### [EXERCISE MATERIAL]
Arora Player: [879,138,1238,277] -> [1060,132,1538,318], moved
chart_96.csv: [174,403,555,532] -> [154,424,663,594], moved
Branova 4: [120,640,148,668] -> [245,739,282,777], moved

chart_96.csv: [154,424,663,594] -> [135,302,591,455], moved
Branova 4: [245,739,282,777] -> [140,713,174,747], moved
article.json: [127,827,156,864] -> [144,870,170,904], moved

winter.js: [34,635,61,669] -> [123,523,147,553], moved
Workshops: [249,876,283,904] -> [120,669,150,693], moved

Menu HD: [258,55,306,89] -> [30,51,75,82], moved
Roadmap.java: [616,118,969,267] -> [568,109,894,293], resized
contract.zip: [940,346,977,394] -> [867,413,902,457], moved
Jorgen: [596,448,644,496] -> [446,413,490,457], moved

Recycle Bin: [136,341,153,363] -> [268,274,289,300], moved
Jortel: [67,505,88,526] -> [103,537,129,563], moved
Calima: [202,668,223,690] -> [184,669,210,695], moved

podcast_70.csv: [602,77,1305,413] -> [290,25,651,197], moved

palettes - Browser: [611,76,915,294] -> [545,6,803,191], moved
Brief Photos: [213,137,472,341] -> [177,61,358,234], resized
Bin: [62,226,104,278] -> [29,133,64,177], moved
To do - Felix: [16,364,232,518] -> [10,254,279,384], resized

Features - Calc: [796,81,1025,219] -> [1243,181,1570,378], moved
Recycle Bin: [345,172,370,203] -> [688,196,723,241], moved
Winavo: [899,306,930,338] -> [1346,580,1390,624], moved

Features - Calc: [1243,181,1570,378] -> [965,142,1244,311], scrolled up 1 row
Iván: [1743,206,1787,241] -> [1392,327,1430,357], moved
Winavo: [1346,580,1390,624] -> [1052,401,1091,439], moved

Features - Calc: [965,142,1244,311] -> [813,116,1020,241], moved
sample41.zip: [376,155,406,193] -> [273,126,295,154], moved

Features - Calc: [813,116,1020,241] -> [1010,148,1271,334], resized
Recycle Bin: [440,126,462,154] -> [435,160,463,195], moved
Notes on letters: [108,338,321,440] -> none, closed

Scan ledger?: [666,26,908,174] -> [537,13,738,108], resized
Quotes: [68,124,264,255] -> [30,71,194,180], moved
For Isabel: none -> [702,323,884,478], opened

### [BRIEF]
The records are given above. Copy each line in them that holds "resized".

### [TASK ANSWER]
Roadmap.java: [616,118,969,267] -> [568,109,894,293], resized
Brief Photos: [213,137,472,341] -> [177,61,358,234], resized
To do - Felix: [16,364,232,518] -> [10,254,279,384], resized
Features - Calc: [813,116,1020,241] -> [1010,148,1271,334], resized
Scan ledger?: [666,26,908,174] -> [537,13,738,108], resized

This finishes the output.